Everything from the line containing "dark_brown_stacking_rings 416, 379 => nothing" through the line containing "grey_toy_rocket 406, 96 => nothing" in the listing below should be copied exactly, and nothing more.
--- SUPPLIED MATERIAL ---
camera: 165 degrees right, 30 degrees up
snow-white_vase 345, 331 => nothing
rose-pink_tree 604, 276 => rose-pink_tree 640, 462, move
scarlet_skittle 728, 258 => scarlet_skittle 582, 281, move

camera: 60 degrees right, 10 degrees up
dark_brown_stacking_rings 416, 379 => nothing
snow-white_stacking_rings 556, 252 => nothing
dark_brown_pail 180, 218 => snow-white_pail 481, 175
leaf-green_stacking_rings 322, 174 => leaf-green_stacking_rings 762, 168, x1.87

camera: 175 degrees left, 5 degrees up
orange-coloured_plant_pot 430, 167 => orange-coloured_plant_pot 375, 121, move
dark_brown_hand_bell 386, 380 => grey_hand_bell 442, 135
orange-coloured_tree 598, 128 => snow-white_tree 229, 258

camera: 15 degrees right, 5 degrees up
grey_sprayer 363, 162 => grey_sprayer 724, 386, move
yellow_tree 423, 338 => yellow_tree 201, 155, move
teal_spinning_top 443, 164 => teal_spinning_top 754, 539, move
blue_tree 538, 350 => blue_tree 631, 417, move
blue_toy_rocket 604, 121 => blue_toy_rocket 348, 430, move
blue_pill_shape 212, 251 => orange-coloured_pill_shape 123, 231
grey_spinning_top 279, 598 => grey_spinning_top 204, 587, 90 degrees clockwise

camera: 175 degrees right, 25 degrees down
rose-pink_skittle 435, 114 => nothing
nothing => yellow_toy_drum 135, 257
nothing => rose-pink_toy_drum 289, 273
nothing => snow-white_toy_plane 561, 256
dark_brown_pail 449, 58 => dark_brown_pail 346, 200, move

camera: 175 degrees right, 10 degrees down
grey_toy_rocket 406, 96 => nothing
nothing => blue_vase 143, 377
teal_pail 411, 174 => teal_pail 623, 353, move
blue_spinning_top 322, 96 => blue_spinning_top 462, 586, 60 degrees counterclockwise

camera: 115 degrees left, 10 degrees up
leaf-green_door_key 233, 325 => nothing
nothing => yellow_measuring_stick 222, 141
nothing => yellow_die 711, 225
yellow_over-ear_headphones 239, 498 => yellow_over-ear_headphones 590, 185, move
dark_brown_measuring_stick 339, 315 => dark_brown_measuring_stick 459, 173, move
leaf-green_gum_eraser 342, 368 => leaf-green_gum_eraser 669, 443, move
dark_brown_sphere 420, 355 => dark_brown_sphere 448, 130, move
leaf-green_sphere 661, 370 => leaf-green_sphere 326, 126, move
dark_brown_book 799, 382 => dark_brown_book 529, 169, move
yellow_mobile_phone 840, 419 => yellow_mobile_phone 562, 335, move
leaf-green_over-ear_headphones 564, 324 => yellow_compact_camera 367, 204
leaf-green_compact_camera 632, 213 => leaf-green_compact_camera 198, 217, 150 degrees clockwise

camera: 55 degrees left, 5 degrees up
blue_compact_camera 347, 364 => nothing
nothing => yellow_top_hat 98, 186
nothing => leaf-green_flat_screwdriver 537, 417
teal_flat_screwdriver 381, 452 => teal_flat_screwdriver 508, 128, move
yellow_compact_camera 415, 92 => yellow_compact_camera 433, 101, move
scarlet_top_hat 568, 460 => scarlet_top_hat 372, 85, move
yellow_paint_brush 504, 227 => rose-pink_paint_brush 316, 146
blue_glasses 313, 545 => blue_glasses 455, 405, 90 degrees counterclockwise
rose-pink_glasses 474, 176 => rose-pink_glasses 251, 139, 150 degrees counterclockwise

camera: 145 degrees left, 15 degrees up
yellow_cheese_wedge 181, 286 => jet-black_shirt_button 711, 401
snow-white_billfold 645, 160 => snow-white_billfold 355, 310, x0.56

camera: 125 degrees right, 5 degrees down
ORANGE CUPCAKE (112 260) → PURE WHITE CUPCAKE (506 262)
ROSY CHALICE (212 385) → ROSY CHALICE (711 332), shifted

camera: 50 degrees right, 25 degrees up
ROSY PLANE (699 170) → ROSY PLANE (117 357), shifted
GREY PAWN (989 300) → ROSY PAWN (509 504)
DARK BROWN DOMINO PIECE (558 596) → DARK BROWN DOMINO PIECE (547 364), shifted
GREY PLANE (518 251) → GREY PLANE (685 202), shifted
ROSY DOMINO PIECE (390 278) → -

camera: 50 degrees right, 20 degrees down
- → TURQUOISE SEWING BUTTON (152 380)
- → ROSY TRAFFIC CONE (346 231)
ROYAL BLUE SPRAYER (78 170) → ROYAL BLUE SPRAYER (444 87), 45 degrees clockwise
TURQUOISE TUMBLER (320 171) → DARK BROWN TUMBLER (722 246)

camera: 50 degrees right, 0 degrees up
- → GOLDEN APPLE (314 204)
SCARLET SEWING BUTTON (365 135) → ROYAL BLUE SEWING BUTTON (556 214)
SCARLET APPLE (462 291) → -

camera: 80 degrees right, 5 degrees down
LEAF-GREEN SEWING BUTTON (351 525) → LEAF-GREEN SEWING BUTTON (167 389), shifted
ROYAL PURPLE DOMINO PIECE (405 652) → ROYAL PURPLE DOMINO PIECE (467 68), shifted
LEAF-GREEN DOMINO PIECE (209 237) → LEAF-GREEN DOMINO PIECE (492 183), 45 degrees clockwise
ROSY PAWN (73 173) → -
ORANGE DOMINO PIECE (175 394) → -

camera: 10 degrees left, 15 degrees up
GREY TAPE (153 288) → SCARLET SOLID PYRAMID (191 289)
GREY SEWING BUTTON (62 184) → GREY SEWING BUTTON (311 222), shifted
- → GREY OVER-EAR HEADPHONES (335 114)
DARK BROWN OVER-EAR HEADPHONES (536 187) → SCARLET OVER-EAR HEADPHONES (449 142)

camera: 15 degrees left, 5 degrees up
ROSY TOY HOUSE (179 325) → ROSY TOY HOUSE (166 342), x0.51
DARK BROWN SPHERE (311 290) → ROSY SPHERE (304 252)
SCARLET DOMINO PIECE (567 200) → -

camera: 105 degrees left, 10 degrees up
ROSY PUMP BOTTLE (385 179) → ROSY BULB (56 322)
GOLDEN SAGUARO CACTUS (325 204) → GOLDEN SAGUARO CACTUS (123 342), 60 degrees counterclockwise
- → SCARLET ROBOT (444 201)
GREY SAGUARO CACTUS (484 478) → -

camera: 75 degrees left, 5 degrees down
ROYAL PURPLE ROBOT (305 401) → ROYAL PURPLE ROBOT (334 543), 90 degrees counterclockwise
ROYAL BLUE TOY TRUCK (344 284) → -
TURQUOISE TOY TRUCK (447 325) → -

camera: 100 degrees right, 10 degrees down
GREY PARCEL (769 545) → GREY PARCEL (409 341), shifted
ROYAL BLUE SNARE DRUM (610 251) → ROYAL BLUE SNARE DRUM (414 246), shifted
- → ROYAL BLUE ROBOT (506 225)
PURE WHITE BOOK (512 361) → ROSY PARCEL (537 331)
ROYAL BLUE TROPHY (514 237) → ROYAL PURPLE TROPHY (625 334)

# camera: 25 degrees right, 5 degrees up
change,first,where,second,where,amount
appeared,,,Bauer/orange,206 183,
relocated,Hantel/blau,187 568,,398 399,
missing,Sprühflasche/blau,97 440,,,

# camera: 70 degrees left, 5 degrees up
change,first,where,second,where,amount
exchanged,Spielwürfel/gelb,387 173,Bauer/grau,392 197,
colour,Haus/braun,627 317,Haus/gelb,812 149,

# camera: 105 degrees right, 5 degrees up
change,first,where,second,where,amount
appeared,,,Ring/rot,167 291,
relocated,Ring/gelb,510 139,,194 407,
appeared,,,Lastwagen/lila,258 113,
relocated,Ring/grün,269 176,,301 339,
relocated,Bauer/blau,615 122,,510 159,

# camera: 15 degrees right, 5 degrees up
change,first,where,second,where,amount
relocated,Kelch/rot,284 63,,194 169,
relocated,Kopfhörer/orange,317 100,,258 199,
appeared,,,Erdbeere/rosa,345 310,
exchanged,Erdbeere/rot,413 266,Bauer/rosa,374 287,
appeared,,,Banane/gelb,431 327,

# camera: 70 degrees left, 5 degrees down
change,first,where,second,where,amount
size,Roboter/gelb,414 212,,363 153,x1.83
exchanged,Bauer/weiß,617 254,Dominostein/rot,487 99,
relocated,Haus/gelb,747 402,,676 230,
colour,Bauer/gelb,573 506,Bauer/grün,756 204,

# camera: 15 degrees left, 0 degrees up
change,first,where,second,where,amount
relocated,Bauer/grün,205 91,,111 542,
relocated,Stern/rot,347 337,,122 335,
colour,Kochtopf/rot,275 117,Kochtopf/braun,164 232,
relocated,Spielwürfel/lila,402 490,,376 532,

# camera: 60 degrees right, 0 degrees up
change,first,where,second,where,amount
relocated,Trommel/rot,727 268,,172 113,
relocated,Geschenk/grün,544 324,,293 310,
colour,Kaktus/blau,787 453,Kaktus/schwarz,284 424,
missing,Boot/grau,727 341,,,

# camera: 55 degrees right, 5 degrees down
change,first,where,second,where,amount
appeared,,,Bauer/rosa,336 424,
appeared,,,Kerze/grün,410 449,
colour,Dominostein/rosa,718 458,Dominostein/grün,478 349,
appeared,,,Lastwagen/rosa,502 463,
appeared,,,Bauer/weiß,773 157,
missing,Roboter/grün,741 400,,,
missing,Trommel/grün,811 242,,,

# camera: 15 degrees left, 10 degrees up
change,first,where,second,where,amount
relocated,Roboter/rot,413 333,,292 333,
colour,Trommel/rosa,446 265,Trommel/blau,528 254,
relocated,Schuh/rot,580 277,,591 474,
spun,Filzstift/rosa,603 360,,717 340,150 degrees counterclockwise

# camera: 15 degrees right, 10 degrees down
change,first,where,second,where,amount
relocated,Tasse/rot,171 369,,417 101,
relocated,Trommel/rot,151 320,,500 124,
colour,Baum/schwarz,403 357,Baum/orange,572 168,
---
### OUTPUT FOR THIS TASK
dark_brown_stacking_rings 416, 379 => nothing
snow-white_stacking_rings 556, 252 => nothing
dark_brown_pail 180, 218 => snow-white_pail 481, 175
leaf-green_stacking_rings 322, 174 => leaf-green_stacking_rings 762, 168, x1.87

camera: 175 degrees left, 5 degrees up
orange-coloured_plant_pot 430, 167 => orange-coloured_plant_pot 375, 121, move
dark_brown_hand_bell 386, 380 => grey_hand_bell 442, 135
orange-coloured_tree 598, 128 => snow-white_tree 229, 258

camera: 15 degrees right, 5 degrees up
grey_sprayer 363, 162 => grey_sprayer 724, 386, move
yellow_tree 423, 338 => yellow_tree 201, 155, move
teal_spinning_top 443, 164 => teal_spinning_top 754, 539, move
blue_tree 538, 350 => blue_tree 631, 417, move
blue_toy_rocket 604, 121 => blue_toy_rocket 348, 430, move
blue_pill_shape 212, 251 => orange-coloured_pill_shape 123, 231
grey_spinning_top 279, 598 => grey_spinning_top 204, 587, 90 degrees clockwise

camera: 175 degrees right, 25 degrees down
rose-pink_skittle 435, 114 => nothing
nothing => yellow_toy_drum 135, 257
nothing => rose-pink_toy_drum 289, 273
nothing => snow-white_toy_plane 561, 256
dark_brown_pail 449, 58 => dark_brown_pail 346, 200, move

camera: 175 degrees right, 10 degrees down
grey_toy_rocket 406, 96 => nothing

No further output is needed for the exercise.